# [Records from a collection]
##########

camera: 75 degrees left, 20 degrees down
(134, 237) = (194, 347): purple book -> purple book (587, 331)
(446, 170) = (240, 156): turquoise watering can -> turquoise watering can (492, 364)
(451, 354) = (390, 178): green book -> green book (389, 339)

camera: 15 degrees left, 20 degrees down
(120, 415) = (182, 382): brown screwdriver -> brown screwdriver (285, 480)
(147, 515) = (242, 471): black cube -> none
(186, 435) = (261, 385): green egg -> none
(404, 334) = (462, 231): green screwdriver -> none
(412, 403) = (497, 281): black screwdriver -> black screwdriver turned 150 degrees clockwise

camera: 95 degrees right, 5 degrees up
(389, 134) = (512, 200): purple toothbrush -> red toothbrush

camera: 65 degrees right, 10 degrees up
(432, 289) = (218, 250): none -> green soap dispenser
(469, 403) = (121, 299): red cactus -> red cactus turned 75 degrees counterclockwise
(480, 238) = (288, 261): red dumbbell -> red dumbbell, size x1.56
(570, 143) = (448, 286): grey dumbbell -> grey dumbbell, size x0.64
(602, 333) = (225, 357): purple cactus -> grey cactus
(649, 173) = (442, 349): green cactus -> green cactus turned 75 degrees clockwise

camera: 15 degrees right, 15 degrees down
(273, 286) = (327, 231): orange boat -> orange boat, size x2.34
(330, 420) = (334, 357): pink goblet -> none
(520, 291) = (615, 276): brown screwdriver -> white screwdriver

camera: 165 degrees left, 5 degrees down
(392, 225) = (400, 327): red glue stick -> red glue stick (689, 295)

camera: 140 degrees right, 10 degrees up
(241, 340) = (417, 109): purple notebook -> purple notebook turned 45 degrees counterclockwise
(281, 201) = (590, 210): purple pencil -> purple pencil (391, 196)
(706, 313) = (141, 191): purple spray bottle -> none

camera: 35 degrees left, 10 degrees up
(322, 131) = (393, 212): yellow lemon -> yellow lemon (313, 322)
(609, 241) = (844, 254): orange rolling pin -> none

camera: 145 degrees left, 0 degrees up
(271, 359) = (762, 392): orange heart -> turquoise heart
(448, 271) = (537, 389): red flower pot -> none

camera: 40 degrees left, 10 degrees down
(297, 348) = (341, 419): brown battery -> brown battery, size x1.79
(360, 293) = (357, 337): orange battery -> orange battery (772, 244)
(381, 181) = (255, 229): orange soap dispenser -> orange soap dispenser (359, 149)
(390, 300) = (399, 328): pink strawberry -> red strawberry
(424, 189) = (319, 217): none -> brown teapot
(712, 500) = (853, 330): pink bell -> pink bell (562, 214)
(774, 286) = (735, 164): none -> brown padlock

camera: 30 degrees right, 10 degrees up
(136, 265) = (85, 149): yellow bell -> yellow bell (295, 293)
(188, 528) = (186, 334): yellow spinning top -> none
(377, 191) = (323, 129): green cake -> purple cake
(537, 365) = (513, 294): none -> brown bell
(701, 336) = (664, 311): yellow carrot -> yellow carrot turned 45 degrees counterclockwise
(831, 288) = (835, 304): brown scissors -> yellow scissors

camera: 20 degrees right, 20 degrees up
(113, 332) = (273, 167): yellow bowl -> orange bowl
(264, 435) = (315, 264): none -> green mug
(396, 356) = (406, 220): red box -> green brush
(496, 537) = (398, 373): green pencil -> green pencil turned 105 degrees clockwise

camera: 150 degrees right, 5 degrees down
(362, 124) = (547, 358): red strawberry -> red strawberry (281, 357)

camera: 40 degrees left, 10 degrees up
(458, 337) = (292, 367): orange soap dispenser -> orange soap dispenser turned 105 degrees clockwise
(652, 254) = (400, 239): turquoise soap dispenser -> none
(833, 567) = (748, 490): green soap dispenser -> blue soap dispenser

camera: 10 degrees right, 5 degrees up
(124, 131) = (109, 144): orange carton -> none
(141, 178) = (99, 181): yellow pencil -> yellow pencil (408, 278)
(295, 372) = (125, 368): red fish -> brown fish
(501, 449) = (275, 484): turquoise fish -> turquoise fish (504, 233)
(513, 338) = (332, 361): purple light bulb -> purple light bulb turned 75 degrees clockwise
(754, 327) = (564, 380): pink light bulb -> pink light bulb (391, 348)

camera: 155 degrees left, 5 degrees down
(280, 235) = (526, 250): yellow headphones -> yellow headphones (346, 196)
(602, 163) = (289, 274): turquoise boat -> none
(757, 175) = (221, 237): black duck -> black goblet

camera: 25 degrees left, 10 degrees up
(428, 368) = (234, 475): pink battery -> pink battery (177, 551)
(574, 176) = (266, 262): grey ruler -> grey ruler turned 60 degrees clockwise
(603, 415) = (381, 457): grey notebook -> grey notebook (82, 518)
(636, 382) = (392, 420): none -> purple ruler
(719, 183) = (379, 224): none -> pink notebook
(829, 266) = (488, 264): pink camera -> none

##########

# [WHAT TO WORK ON]
Given the records above, restate word for word only the lines starting at the one with "(404, 334) = (462, 231): green" and ending at the one with "camera: 145 degrees left, 0 degrees up".

# [FINISHED TASK]
(404, 334) = (462, 231): green screwdriver -> none
(412, 403) = (497, 281): black screwdriver -> black screwdriver turned 150 degrees clockwise

camera: 95 degrees right, 5 degrees up
(389, 134) = (512, 200): purple toothbrush -> red toothbrush

camera: 65 degrees right, 10 degrees up
(432, 289) = (218, 250): none -> green soap dispenser
(469, 403) = (121, 299): red cactus -> red cactus turned 75 degrees counterclockwise
(480, 238) = (288, 261): red dumbbell -> red dumbbell, size x1.56
(570, 143) = (448, 286): grey dumbbell -> grey dumbbell, size x0.64
(602, 333) = (225, 357): purple cactus -> grey cactus
(649, 173) = (442, 349): green cactus -> green cactus turned 75 degrees clockwise

camera: 15 degrees right, 15 degrees down
(273, 286) = (327, 231): orange boat -> orange boat, size x2.34
(330, 420) = (334, 357): pink goblet -> none
(520, 291) = (615, 276): brown screwdriver -> white screwdriver

camera: 165 degrees left, 5 degrees down
(392, 225) = (400, 327): red glue stick -> red glue stick (689, 295)

camera: 140 degrees right, 10 degrees up
(241, 340) = (417, 109): purple notebook -> purple notebook turned 45 degrees counterclockwise
(281, 201) = (590, 210): purple pencil -> purple pencil (391, 196)
(706, 313) = (141, 191): purple spray bottle -> none

camera: 35 degrees left, 10 degrees up
(322, 131) = (393, 212): yellow lemon -> yellow lemon (313, 322)
(609, 241) = (844, 254): orange rolling pin -> none

camera: 145 degrees left, 0 degrees up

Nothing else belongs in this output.